#### RECORDS PROVIDED

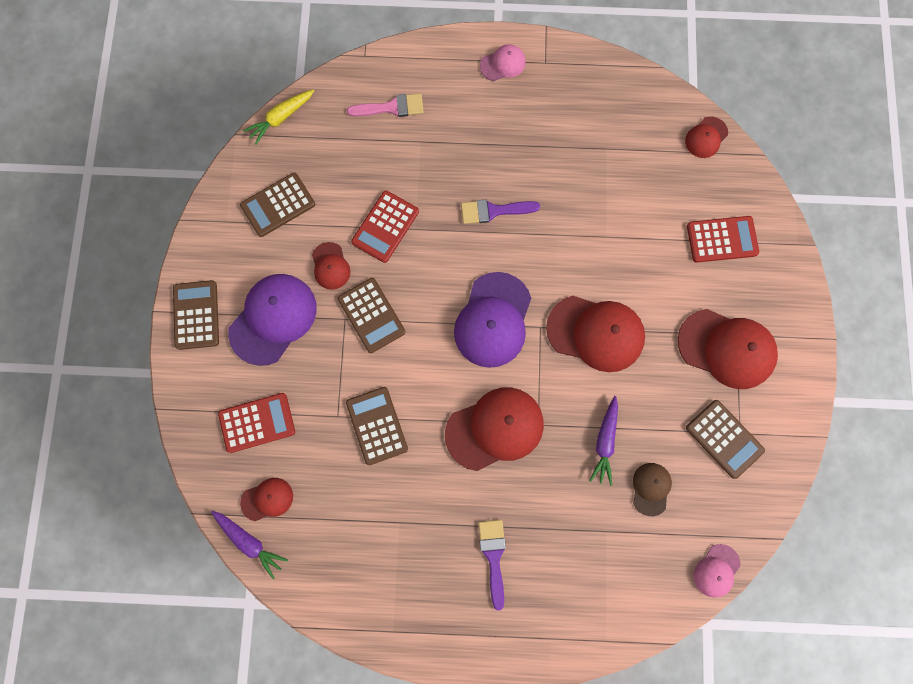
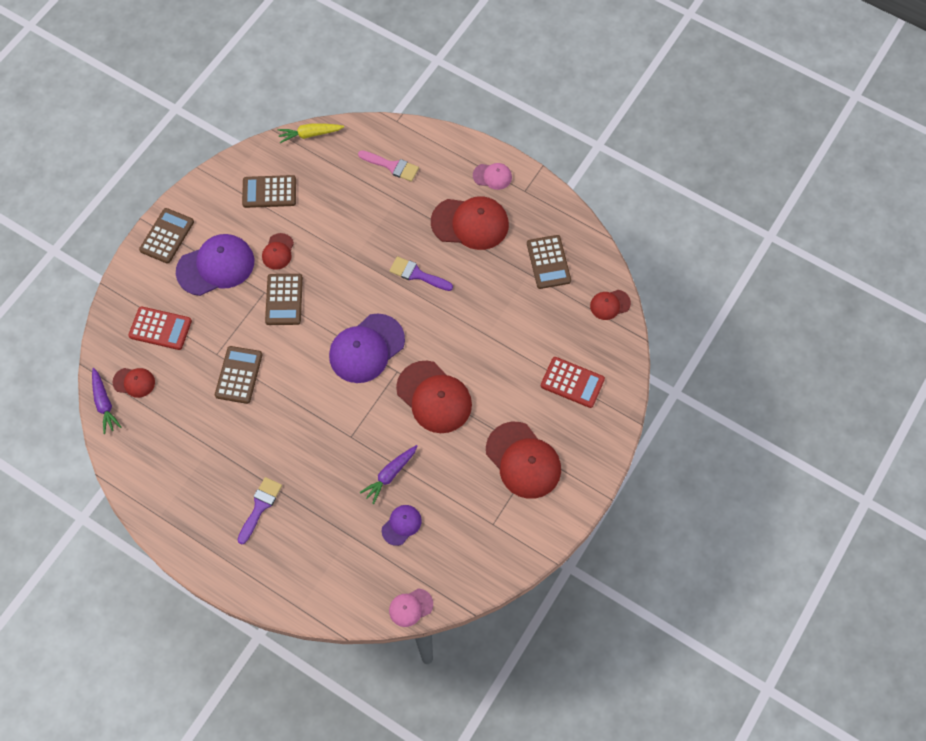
camera: 30 degrees right, 10 degrees down
(385, 227) = (333, 245): red calculator -> none
(495, 428) = (318, 422): red cap -> red cap (470, 223)
(651, 488) = (401, 525): brown cap -> purple cap
(724, 439) = (478, 521): brown calculator -> brown calculator (548, 262)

#### EXERCISE
Your answer must be the records above, copied exactly, with no pictures.

#### ANSWER FOR THE TASK
camera: 30 degrees right, 10 degrees down
(385, 227) = (333, 245): red calculator -> none
(495, 428) = (318, 422): red cap -> red cap (470, 223)
(651, 488) = (401, 525): brown cap -> purple cap
(724, 439) = (478, 521): brown calculator -> brown calculator (548, 262)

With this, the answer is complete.